- _Task requirements_
Beginning with the line containing "yellow shoe: 2 -> 1", transcribe every line exactly down to the last one in the records below, and drop the pictures.
Data listing START
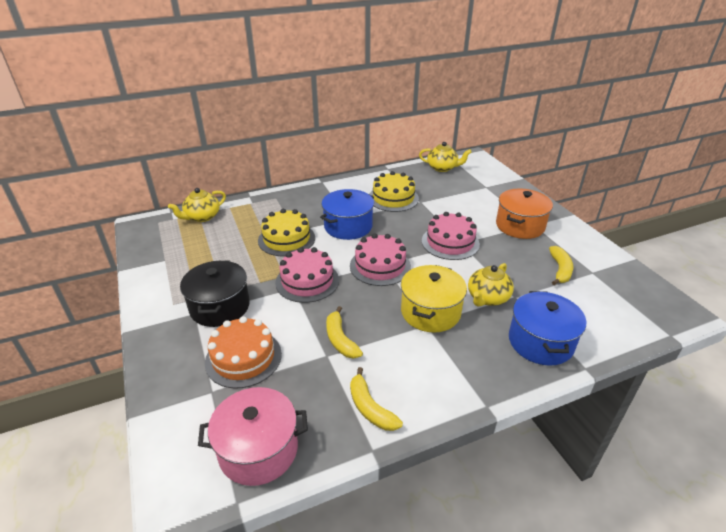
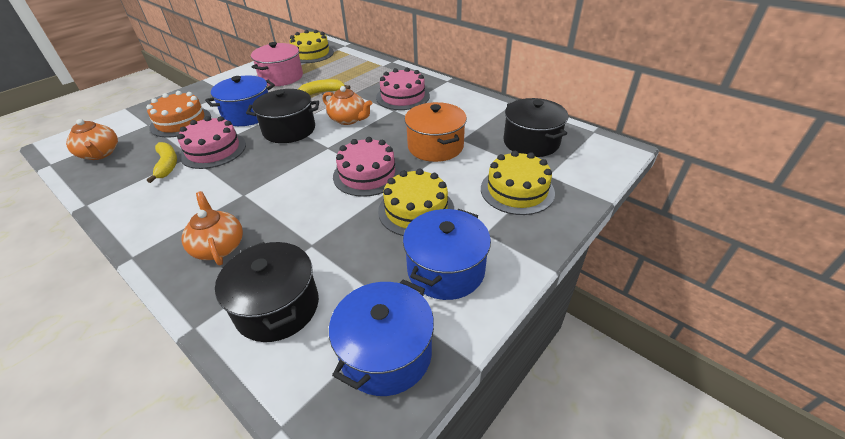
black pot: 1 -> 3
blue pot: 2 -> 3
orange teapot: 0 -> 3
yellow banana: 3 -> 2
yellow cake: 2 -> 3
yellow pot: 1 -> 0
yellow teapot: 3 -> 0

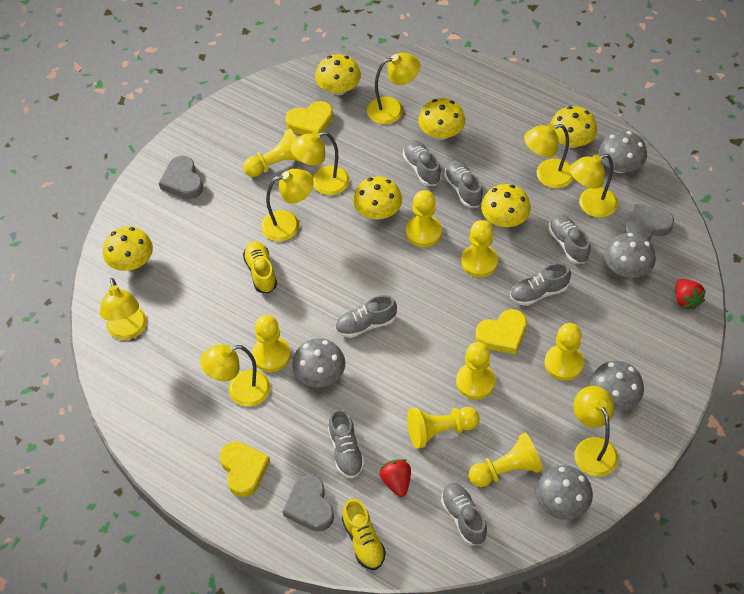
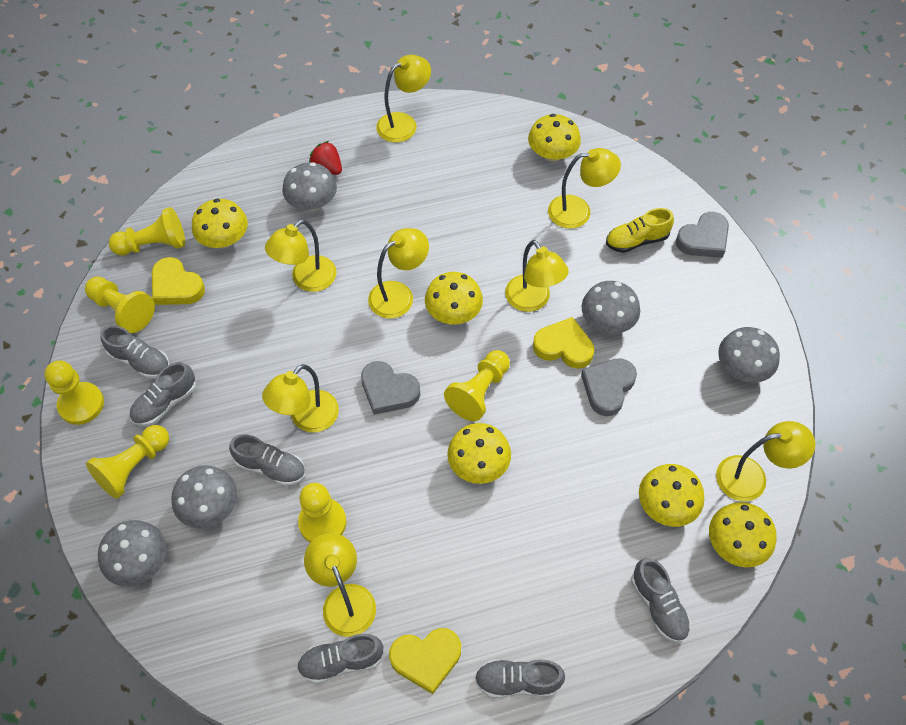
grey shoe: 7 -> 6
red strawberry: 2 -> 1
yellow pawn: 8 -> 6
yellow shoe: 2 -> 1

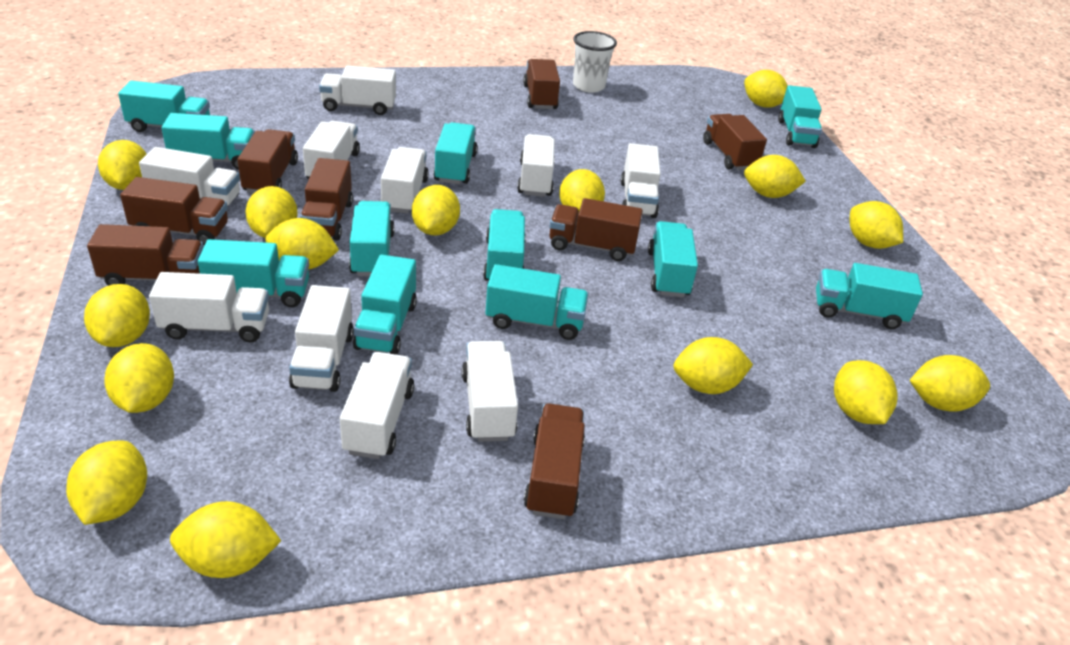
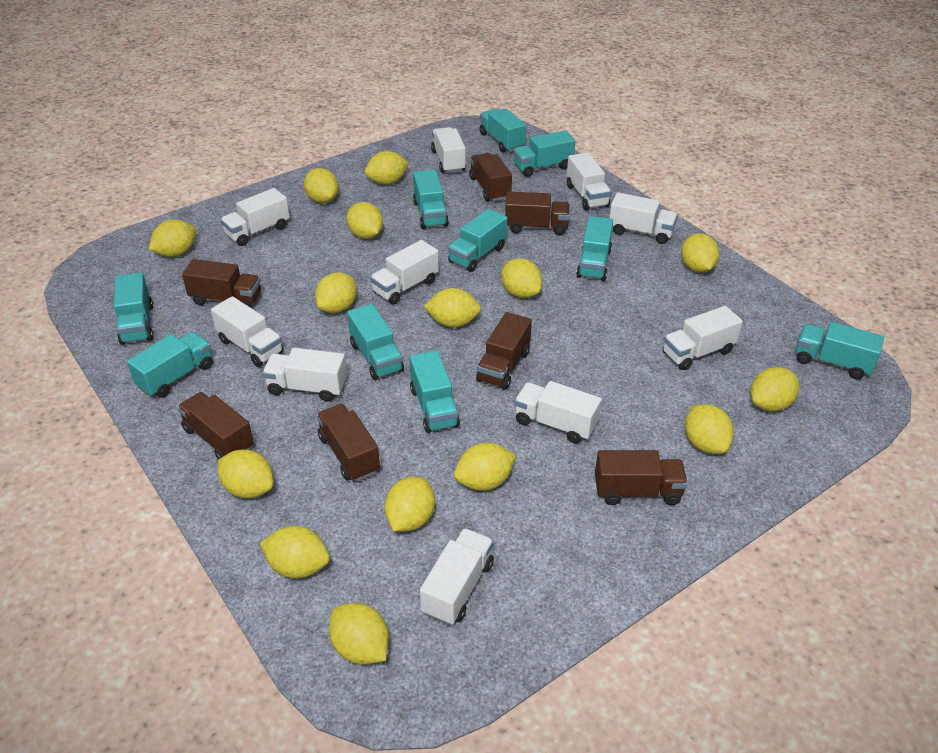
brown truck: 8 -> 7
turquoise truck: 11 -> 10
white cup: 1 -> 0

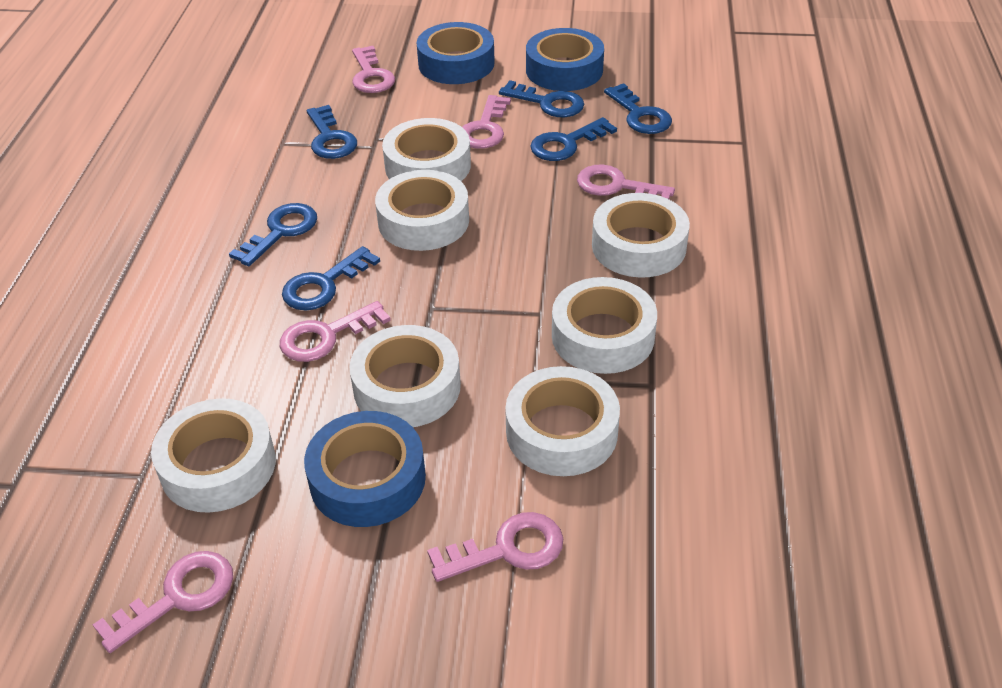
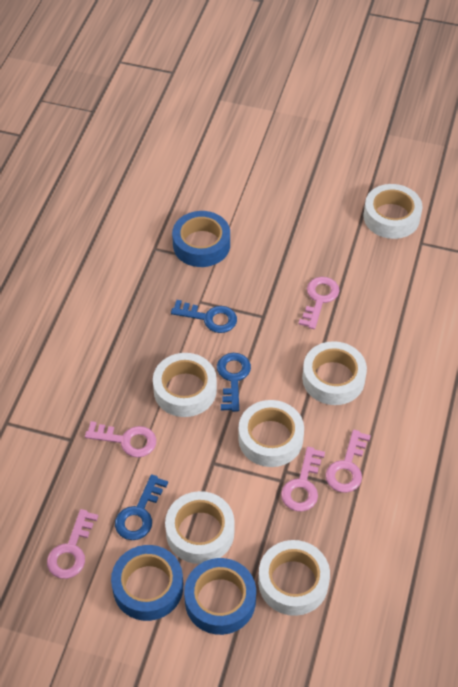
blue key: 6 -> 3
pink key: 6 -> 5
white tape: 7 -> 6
Data listing END
- _Reply to the exercise_
yellow shoe: 2 -> 1

brown truck: 8 -> 7
turquoise truck: 11 -> 10
white cup: 1 -> 0

blue key: 6 -> 3
pink key: 6 -> 5
white tape: 7 -> 6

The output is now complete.